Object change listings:
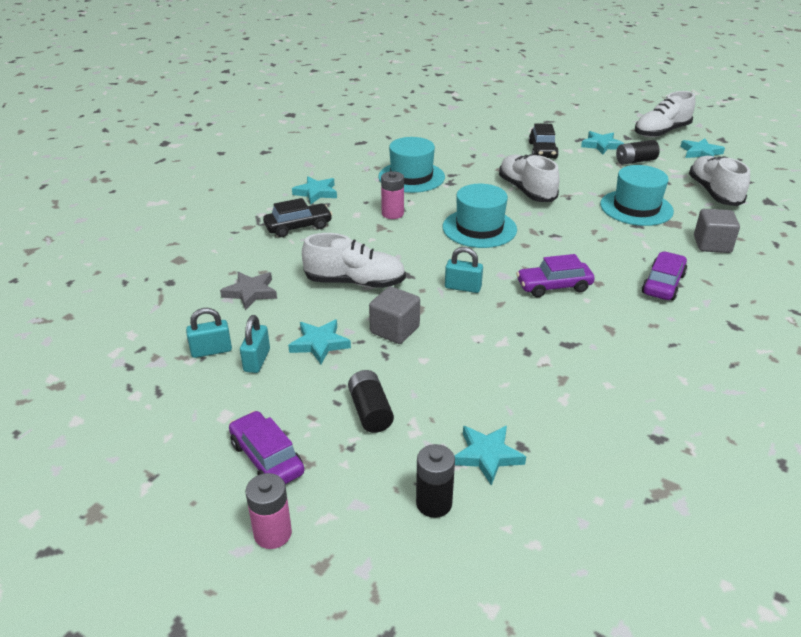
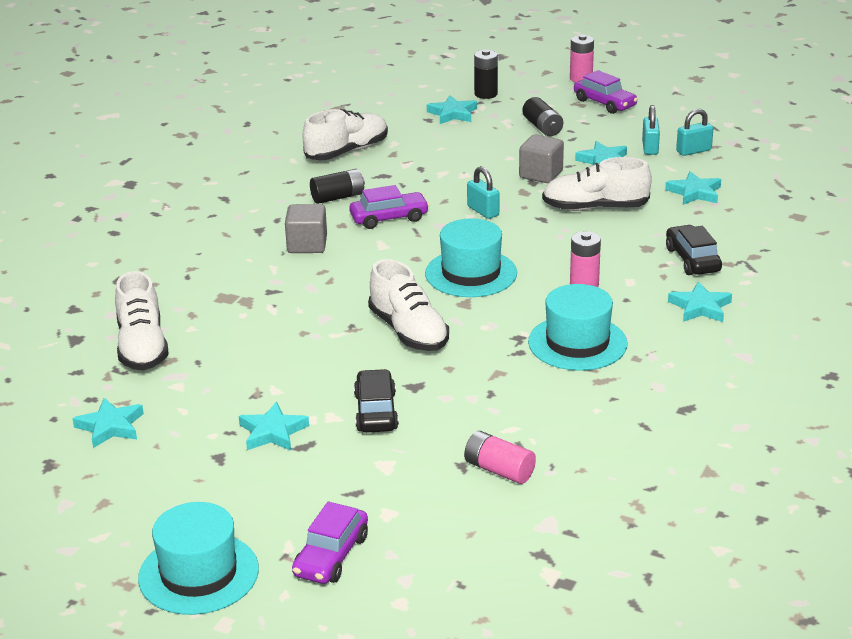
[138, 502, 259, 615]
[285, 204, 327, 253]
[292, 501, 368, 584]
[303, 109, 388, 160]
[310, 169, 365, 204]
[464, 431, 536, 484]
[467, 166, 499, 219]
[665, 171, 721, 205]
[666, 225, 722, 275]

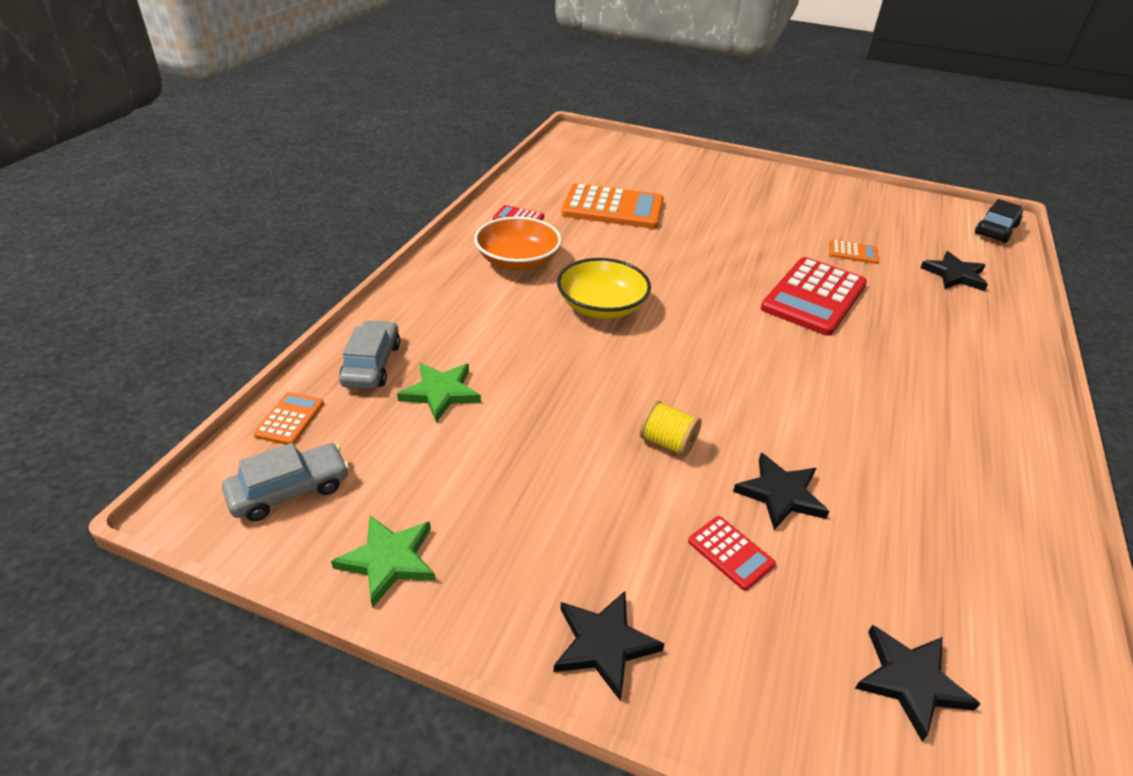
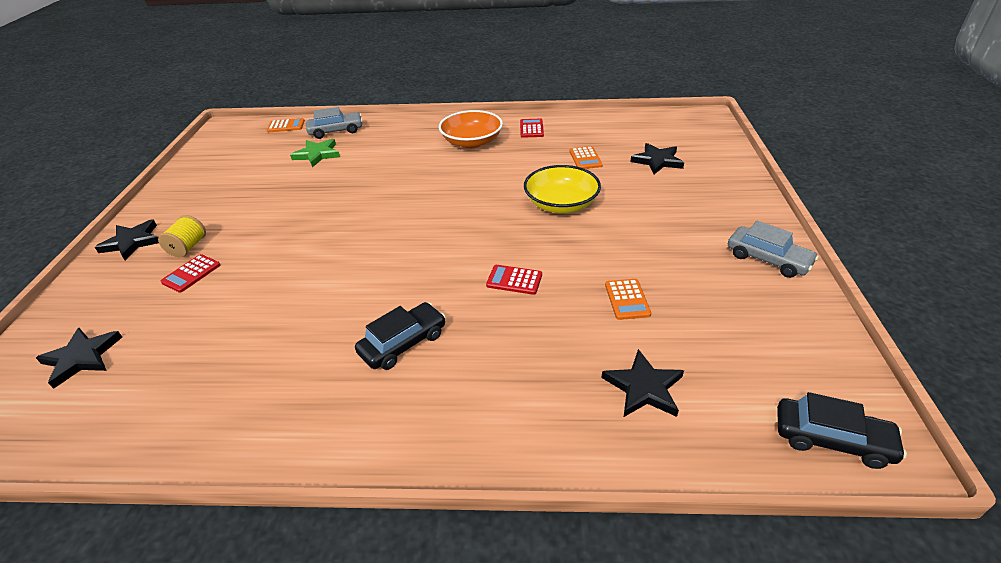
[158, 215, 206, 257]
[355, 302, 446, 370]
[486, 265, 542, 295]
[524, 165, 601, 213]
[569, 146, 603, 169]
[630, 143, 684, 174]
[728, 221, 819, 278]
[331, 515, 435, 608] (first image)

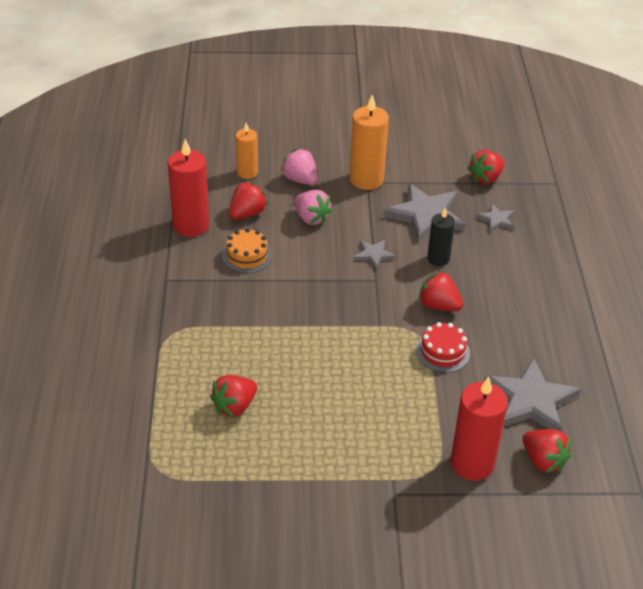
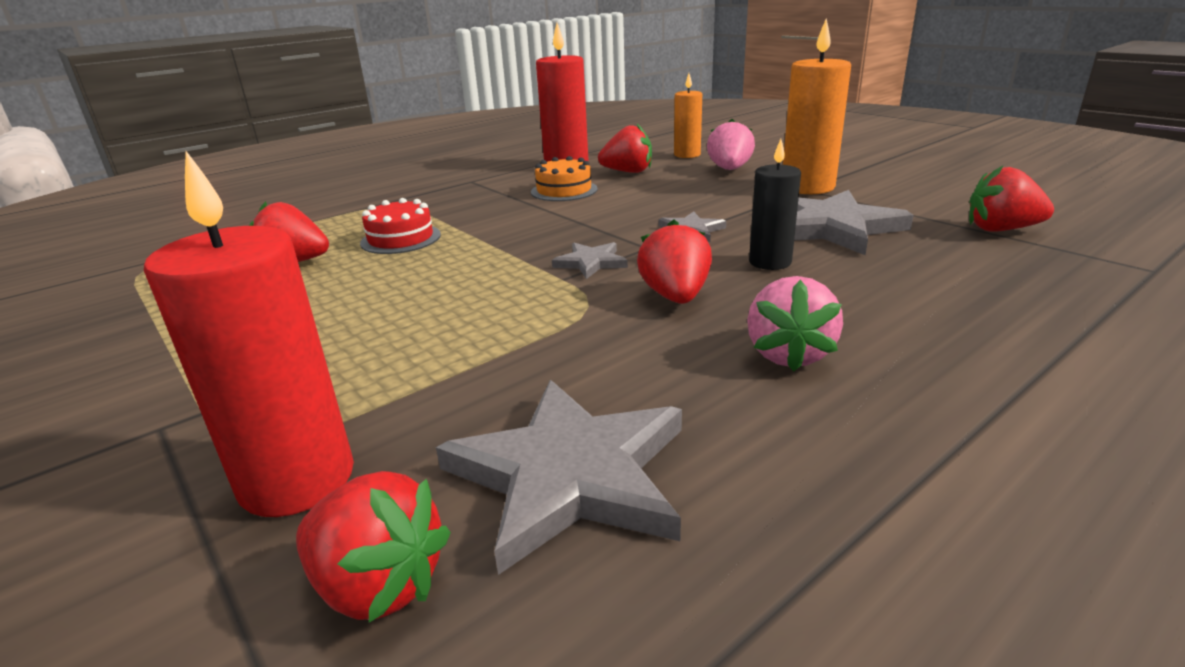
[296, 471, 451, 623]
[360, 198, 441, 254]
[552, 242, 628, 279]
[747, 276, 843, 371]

**Your objective:** Output the data above exactly; pictures do not belong in the copy.

**Exercise output:**
[138, 502, 259, 615]
[285, 204, 327, 253]
[292, 501, 368, 584]
[303, 109, 388, 160]
[310, 169, 365, 204]
[464, 431, 536, 484]
[467, 166, 499, 219]
[665, 171, 721, 205]
[666, 225, 722, 275]

[158, 215, 206, 257]
[355, 302, 446, 370]
[486, 265, 542, 295]
[524, 165, 601, 213]
[569, 146, 603, 169]
[630, 143, 684, 174]
[728, 221, 819, 278]
[331, 515, 435, 608] (first image)

[296, 471, 451, 623]
[360, 198, 441, 254]
[552, 242, 628, 279]
[747, 276, 843, 371]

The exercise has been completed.